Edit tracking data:
※

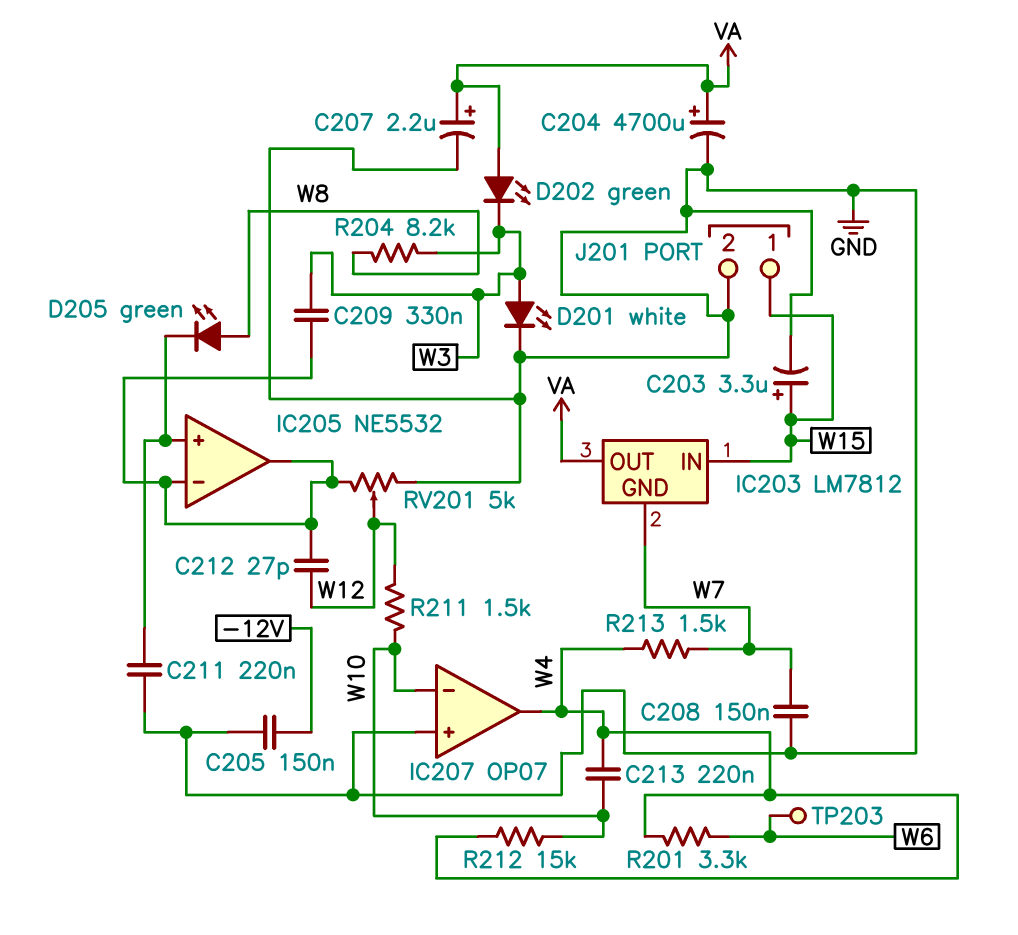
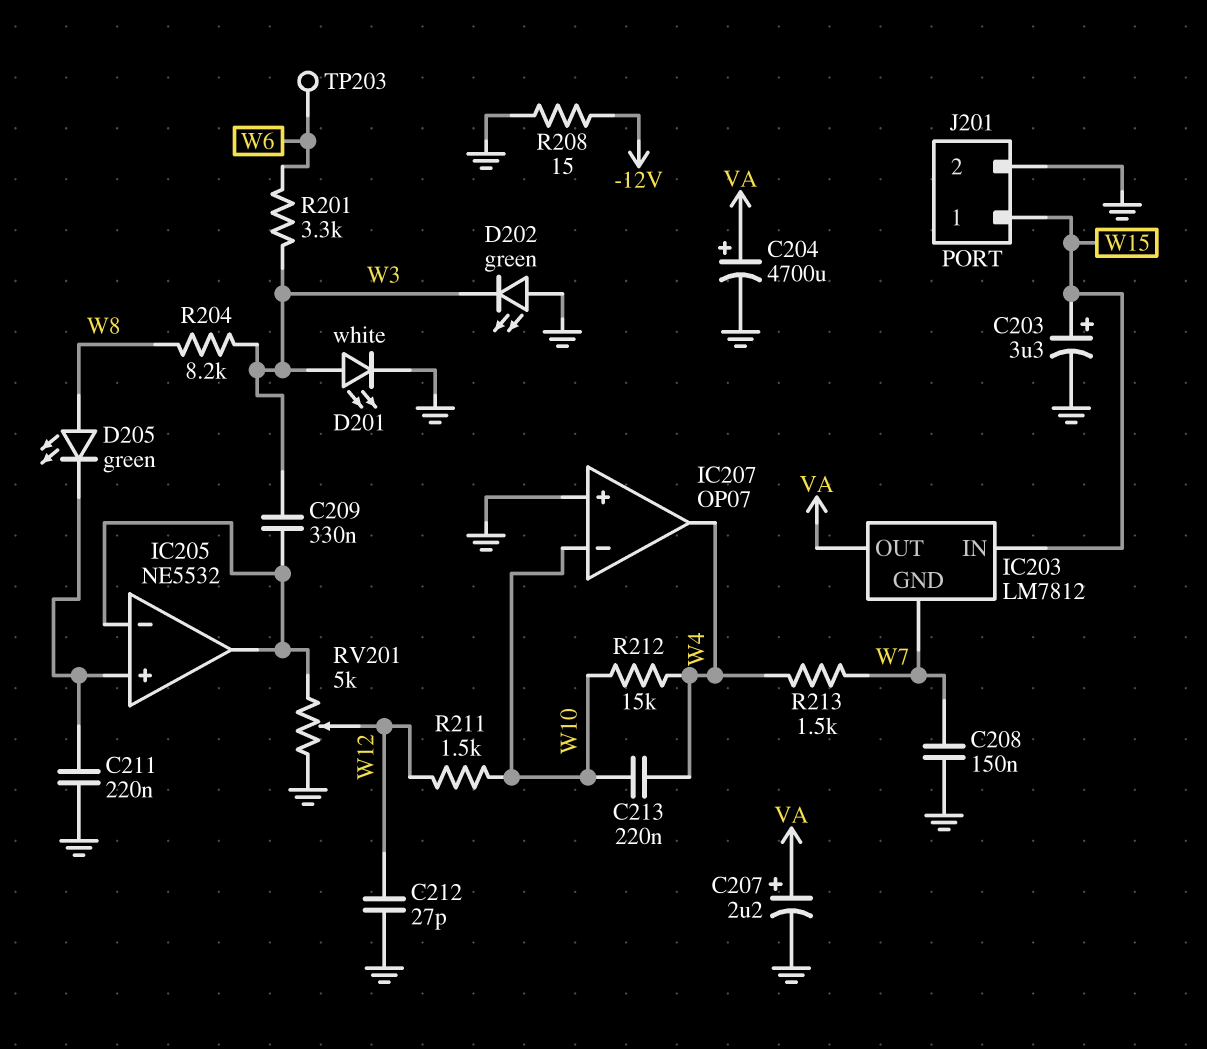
C205: 150nF (-12V, GND) -> none
C212: 27pF (IC205/in-, W12) -> 27pF (GND, W12)
D202: LED green (A VA, K W3) -> LED green (A GND, K W3)
R201: 3.3k (W4, W6) -> 3.3k (W3, W6)
R208: none -> 15 (-12V, GND)

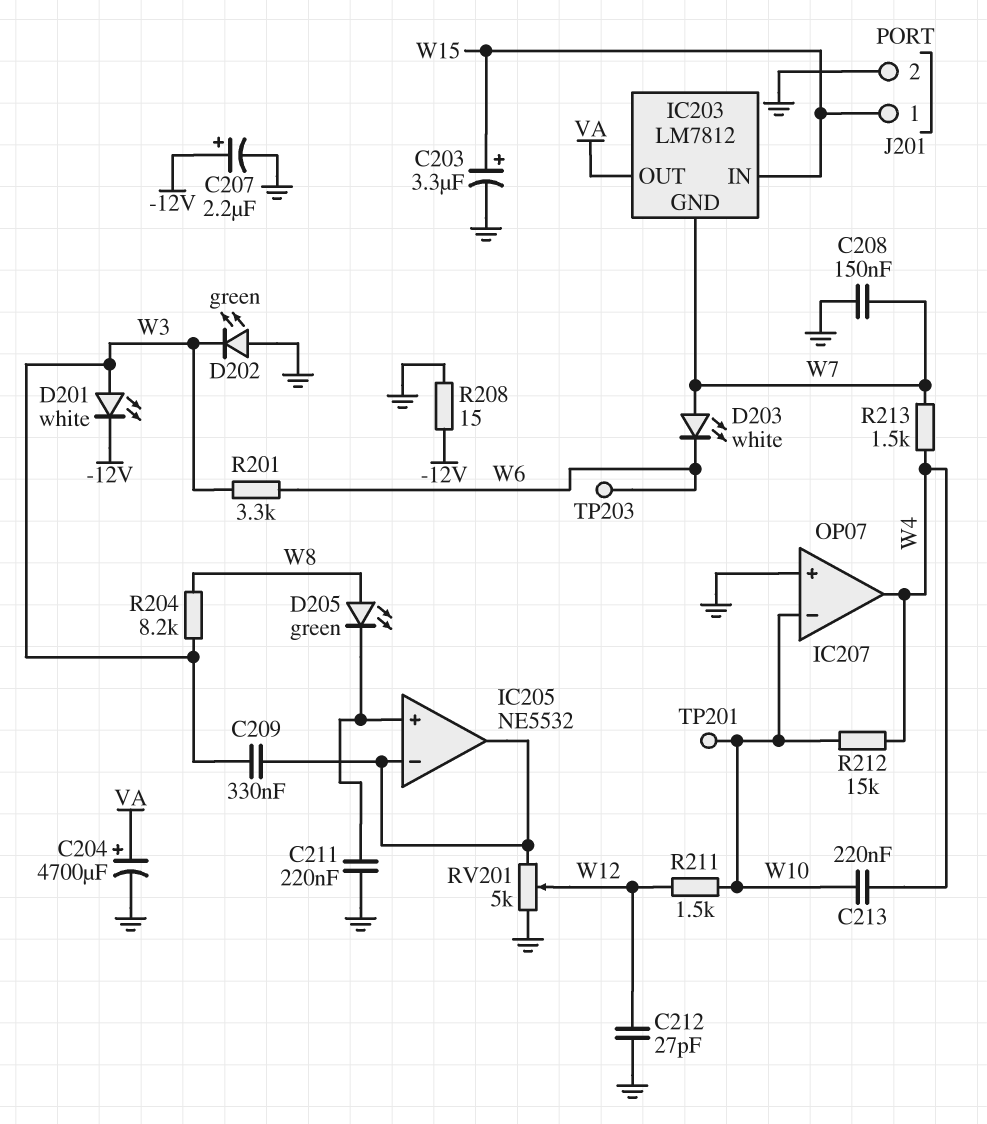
C207: 2.2uF (plus VA, minus GND) -> 2.2uF (plus -12V, minus GND)
D201: LED white (A W3, K GND) -> LED white (A W3, K -12V)
D203: none -> LED white (A W7, K W6)
TP201: none -> test point (W10)

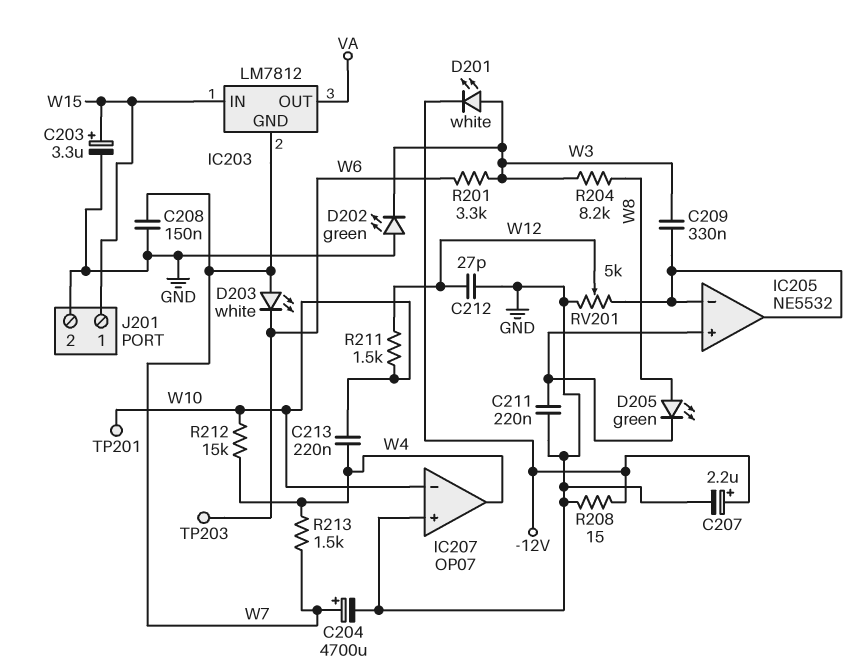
C204: 4700uF (plus VA, minus GND) -> 4700uF (plus W7, minus GND)

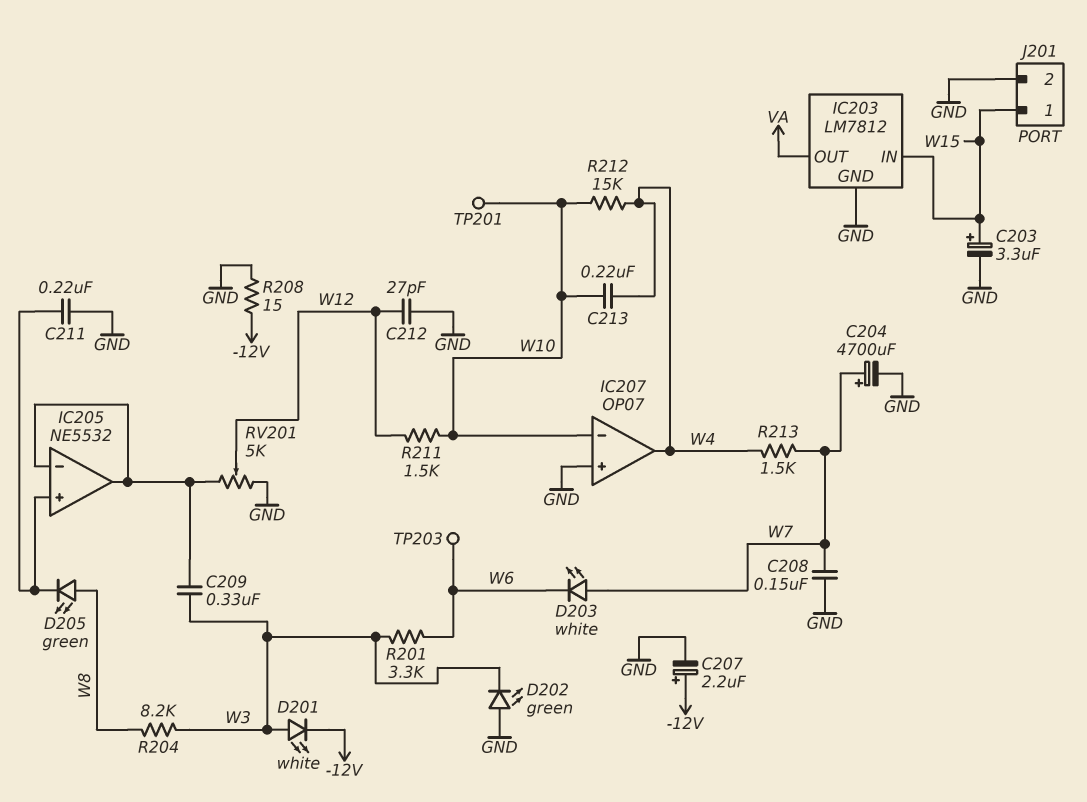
IC203 pin GND: W7 -> GND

※

- [TASK TO COMPLETE] Out of the preceding entries, pull each line that contains the word "none".

- [YOUR SOLUTION]
C205: 150nF (-12V, GND) -> none
R208: none -> 15 (-12V, GND)
D203: none -> LED white (A W7, K W6)
TP201: none -> test point (W10)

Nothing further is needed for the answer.